Collected data entries
===============

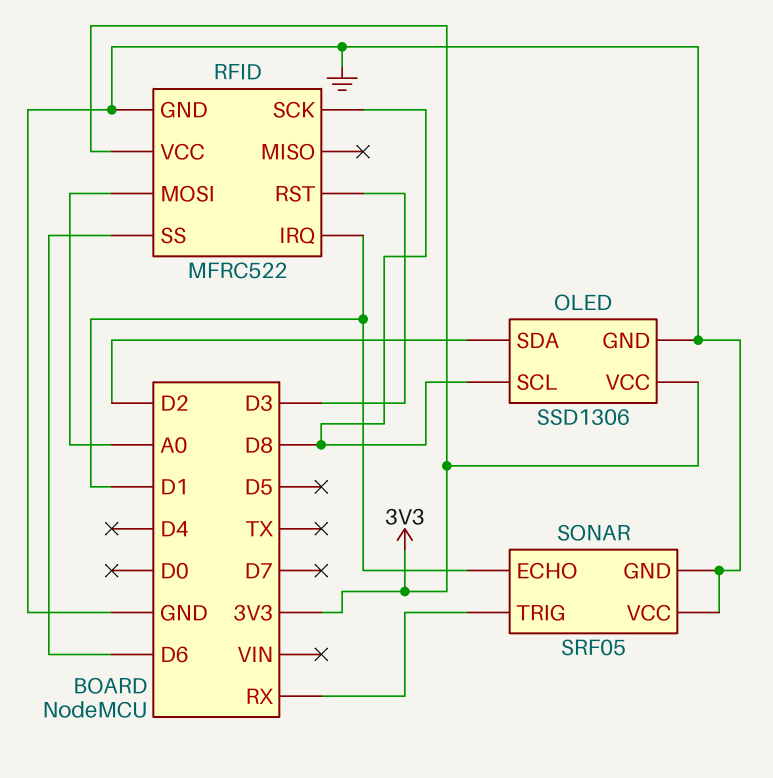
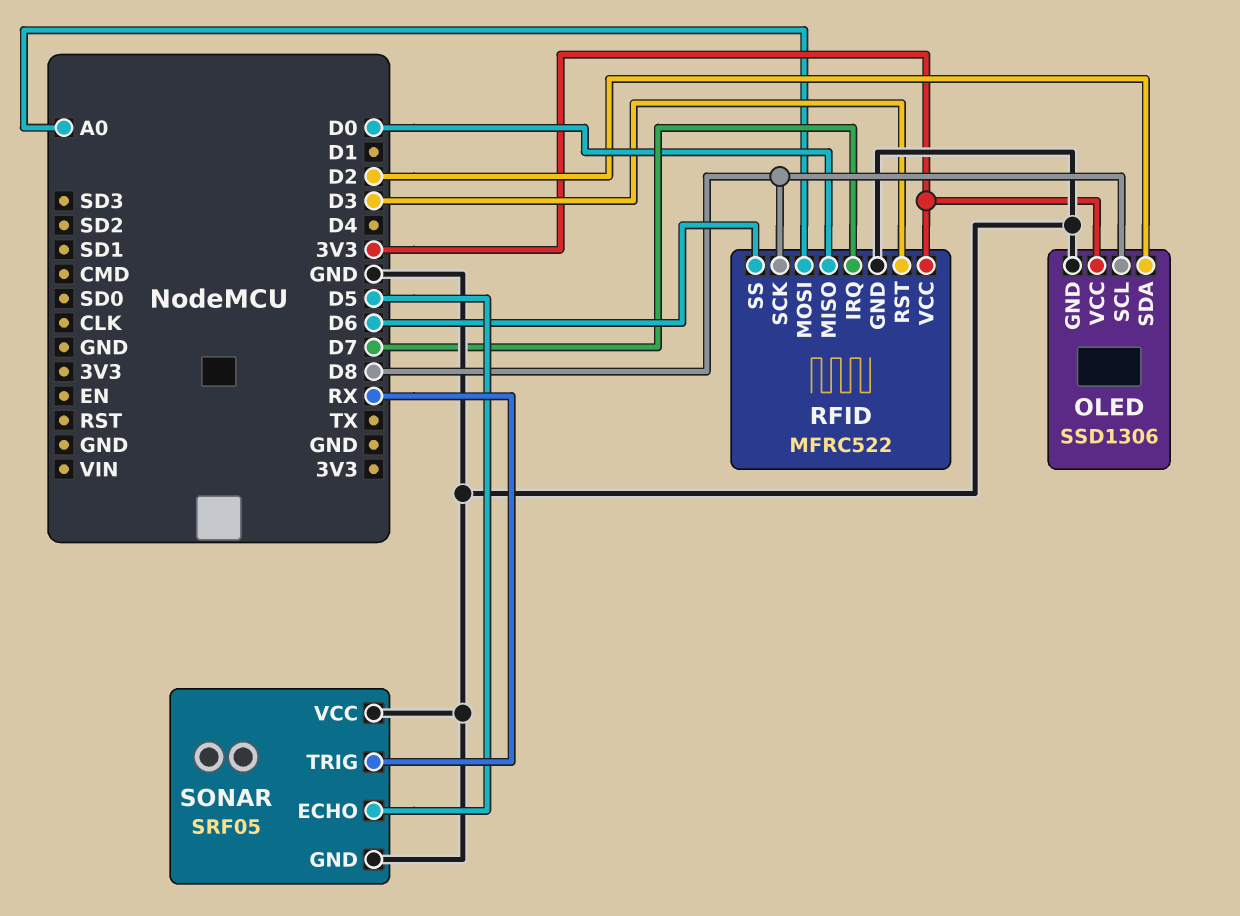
RFID pin IRQ: D1 -> D7
RFID pin MISO: none -> D0
SONAR pin ECHO: D1 -> D5

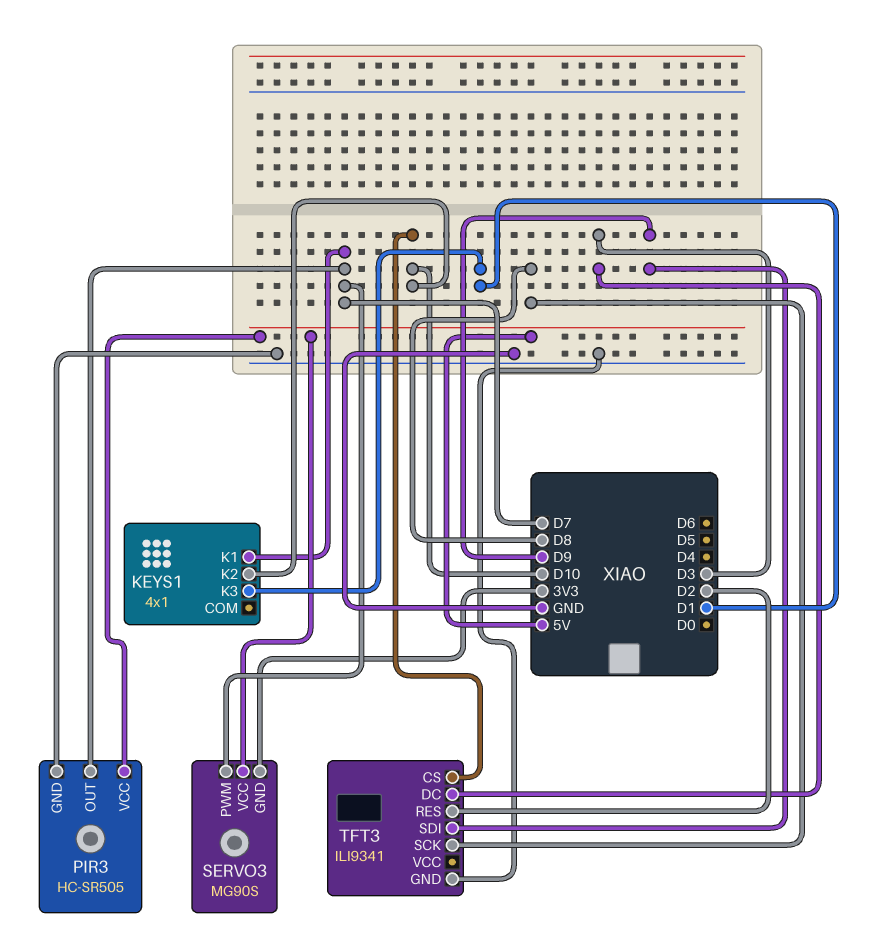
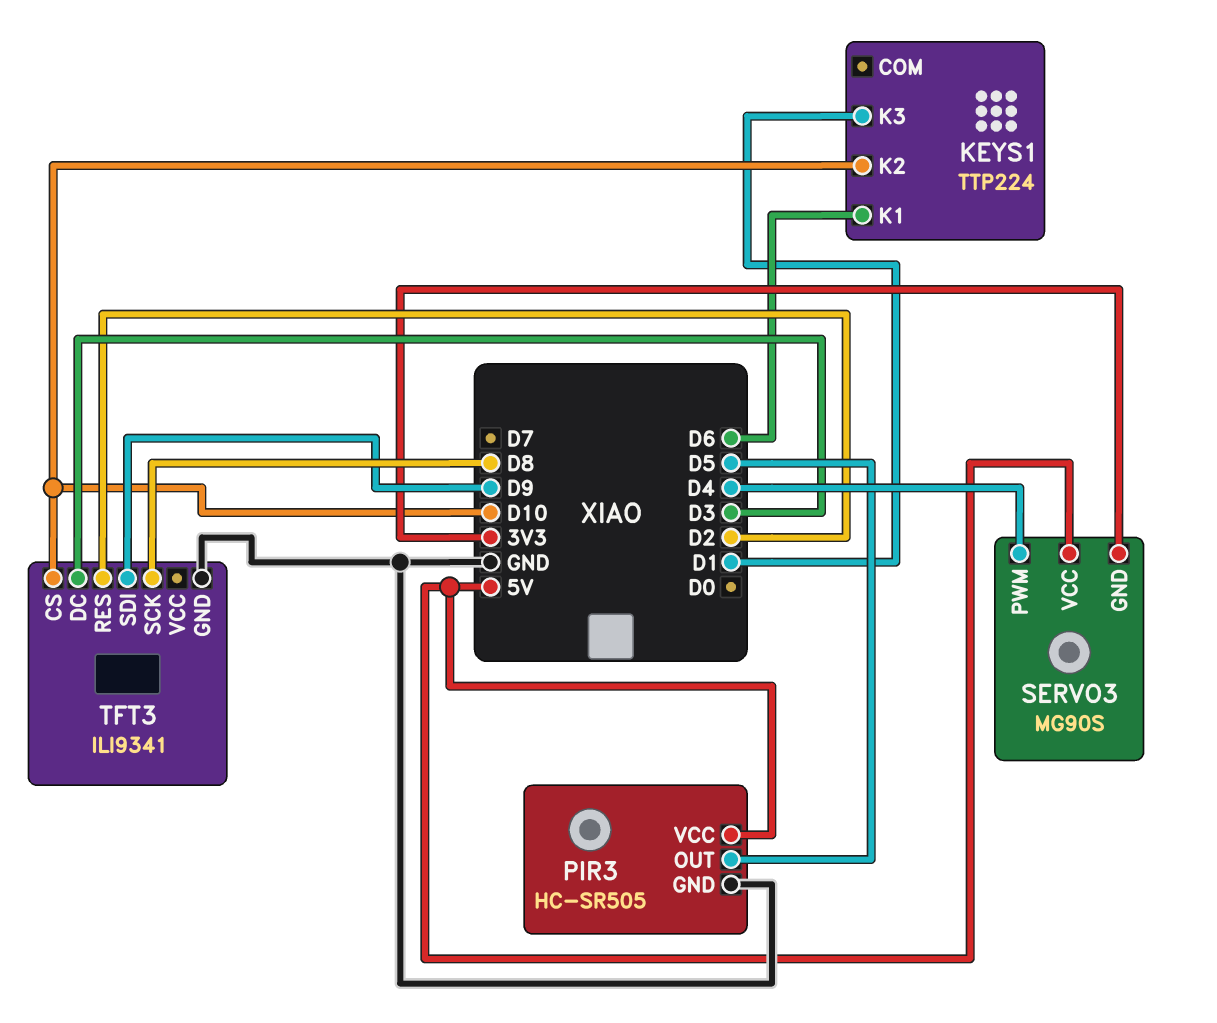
KEYS1: 4x1 -> TTP224
KEYS1 pin K1: D7 -> D6
PIR3 pin OUT: D7 -> D5
SERVO3 pin PWM: D7 -> D4

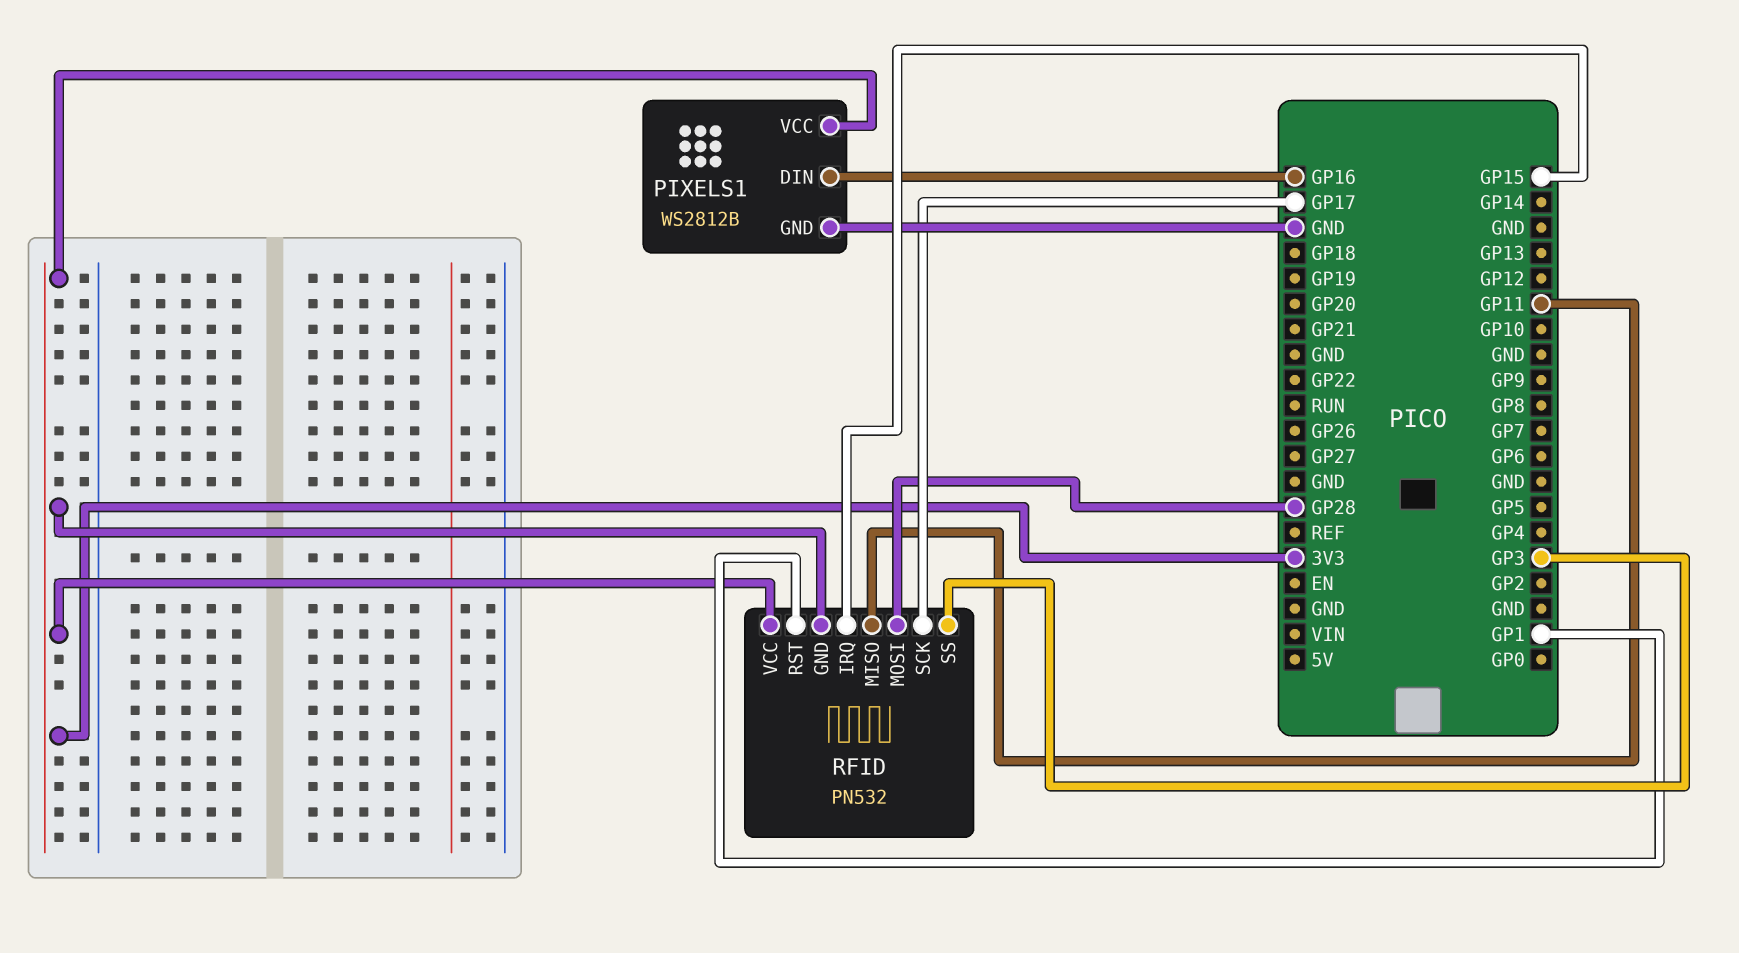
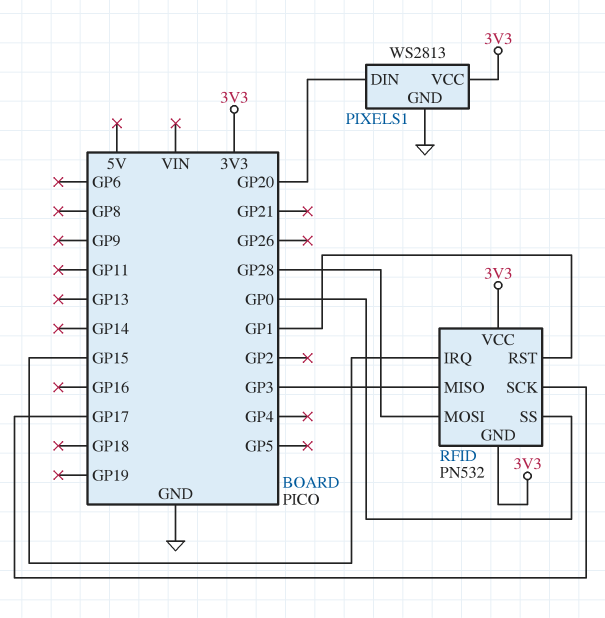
PIXELS1: WS2812B -> WS2813
PIXELS1 pin DIN: GP16 -> GP20
RFID pin MISO: GP11 -> GP3
RFID pin SS: GP3 -> GP0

===============

- _How to complete this task_:
A verbatim copy of every entry is wanted; the pictures stay out of it.

- _Result_:
RFID pin IRQ: D1 -> D7
RFID pin MISO: none -> D0
SONAR pin ECHO: D1 -> D5

KEYS1: 4x1 -> TTP224
KEYS1 pin K1: D7 -> D6
PIR3 pin OUT: D7 -> D5
SERVO3 pin PWM: D7 -> D4

PIXELS1: WS2812B -> WS2813
PIXELS1 pin DIN: GP16 -> GP20
RFID pin MISO: GP11 -> GP3
RFID pin SS: GP3 -> GP0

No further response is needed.